§ Work to complete
Below are several entries. Transcribe exactly those lines that fall from the one with "brown brick B3:B5" through the one with "red brick C7", end lines included.

§ Extracted material
== Segment start ==
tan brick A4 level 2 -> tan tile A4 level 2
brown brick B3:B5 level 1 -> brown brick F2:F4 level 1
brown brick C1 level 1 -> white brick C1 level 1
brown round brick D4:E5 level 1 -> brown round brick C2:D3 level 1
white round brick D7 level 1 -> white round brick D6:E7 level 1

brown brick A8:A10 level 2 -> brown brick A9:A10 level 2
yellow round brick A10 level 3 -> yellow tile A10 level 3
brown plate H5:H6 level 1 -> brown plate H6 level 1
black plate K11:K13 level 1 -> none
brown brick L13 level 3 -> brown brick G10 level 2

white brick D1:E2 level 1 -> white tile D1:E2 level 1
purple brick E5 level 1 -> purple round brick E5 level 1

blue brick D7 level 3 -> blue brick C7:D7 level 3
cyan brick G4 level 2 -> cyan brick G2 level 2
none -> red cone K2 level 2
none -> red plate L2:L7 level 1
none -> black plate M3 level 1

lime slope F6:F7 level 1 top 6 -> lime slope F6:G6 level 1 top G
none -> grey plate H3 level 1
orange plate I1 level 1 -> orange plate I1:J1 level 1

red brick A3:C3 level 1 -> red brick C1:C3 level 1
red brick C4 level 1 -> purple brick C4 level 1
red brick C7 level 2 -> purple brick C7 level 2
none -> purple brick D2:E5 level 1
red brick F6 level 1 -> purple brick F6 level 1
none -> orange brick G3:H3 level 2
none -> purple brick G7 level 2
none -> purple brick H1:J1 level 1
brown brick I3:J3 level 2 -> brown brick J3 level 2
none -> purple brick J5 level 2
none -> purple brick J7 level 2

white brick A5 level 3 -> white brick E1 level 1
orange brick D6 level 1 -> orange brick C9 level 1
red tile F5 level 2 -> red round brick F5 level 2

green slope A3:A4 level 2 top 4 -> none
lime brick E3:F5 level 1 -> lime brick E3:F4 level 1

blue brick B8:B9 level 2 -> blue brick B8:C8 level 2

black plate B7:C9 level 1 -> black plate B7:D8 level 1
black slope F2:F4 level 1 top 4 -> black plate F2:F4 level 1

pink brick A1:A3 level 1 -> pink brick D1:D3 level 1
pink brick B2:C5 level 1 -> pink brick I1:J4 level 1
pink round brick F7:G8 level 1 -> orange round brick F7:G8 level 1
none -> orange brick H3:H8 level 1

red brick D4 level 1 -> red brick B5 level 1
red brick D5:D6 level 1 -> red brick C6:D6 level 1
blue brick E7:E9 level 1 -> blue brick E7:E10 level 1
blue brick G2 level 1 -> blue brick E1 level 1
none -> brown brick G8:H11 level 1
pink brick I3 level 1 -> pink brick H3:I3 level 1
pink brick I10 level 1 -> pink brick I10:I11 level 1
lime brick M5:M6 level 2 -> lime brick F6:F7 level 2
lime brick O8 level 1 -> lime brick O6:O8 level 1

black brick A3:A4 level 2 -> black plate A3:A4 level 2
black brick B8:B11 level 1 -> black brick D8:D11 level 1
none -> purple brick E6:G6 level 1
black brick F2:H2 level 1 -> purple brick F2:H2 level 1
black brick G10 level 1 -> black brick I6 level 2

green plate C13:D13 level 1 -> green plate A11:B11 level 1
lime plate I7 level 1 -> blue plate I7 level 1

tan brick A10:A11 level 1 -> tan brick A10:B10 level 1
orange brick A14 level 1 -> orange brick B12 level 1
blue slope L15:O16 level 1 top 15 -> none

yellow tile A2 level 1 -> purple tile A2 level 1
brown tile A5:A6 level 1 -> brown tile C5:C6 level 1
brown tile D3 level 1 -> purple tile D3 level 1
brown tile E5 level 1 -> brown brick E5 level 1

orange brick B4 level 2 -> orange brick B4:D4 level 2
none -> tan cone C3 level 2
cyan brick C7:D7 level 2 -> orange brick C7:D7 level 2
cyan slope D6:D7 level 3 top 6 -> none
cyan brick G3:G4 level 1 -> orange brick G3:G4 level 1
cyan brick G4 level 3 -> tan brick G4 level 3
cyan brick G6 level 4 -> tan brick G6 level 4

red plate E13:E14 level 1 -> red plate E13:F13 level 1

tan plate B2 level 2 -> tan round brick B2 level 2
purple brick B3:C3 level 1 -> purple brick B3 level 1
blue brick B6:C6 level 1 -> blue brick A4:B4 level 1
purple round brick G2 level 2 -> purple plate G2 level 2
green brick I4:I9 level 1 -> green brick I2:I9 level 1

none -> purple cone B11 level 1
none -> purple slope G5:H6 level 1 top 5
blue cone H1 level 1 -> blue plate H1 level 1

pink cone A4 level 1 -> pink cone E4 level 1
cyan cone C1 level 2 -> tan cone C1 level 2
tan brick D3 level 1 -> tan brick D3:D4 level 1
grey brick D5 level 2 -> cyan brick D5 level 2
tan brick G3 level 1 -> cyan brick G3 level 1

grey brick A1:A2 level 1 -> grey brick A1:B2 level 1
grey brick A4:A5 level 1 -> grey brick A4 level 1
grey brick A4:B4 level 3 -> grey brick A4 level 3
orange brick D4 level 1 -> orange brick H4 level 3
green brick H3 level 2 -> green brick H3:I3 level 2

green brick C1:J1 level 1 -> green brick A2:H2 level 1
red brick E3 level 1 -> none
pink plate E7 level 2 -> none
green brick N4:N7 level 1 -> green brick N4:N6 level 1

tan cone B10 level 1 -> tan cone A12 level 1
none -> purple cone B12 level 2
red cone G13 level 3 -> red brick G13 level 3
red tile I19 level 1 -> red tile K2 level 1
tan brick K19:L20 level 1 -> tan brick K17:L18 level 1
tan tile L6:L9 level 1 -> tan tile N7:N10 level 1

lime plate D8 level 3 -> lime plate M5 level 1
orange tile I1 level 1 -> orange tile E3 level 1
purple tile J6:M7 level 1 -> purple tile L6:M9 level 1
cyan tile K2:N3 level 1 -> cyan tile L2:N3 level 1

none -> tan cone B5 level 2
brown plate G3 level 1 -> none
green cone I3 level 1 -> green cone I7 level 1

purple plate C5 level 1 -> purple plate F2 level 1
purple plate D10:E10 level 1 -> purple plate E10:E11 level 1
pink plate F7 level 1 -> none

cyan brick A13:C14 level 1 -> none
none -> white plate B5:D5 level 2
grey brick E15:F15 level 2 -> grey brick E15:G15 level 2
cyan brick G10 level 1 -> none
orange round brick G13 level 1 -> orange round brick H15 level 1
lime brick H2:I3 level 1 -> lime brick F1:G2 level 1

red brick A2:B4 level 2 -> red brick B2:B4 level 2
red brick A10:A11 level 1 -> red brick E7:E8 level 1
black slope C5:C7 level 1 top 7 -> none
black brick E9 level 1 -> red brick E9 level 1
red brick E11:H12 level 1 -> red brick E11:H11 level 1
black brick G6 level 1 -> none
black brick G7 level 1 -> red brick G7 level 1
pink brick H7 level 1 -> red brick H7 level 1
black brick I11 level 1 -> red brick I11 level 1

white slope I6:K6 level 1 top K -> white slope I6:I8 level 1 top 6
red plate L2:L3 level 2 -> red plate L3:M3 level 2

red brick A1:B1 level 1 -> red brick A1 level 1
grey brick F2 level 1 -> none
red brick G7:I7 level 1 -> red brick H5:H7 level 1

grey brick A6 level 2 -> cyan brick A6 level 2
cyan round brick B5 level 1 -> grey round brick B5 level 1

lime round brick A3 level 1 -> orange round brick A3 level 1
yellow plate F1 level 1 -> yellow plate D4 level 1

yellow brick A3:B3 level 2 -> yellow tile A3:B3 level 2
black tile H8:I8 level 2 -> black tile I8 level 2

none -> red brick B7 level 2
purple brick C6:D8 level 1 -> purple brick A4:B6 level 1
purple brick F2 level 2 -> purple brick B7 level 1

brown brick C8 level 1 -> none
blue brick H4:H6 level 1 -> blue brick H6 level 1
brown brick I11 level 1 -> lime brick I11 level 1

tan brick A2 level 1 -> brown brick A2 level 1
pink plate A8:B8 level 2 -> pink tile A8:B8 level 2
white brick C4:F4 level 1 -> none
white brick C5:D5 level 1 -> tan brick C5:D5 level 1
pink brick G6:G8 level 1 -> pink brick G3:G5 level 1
== Segment end ==
§ Solution below
brown brick B3:B5 level 1 -> brown brick F2:F4 level 1
brown brick C1 level 1 -> white brick C1 level 1
brown round brick D4:E5 level 1 -> brown round brick C2:D3 level 1
white round brick D7 level 1 -> white round brick D6:E7 level 1

brown brick A8:A10 level 2 -> brown brick A9:A10 level 2
yellow round brick A10 level 3 -> yellow tile A10 level 3
brown plate H5:H6 level 1 -> brown plate H6 level 1
black plate K11:K13 level 1 -> none
brown brick L13 level 3 -> brown brick G10 level 2

white brick D1:E2 level 1 -> white tile D1:E2 level 1
purple brick E5 level 1 -> purple round brick E5 level 1

blue brick D7 level 3 -> blue brick C7:D7 level 3
cyan brick G4 level 2 -> cyan brick G2 level 2
none -> red cone K2 level 2
none -> red plate L2:L7 level 1
none -> black plate M3 level 1

lime slope F6:F7 level 1 top 6 -> lime slope F6:G6 level 1 top G
none -> grey plate H3 level 1
orange plate I1 level 1 -> orange plate I1:J1 level 1

red brick A3:C3 level 1 -> red brick C1:C3 level 1
red brick C4 level 1 -> purple brick C4 level 1
red brick C7 level 2 -> purple brick C7 level 2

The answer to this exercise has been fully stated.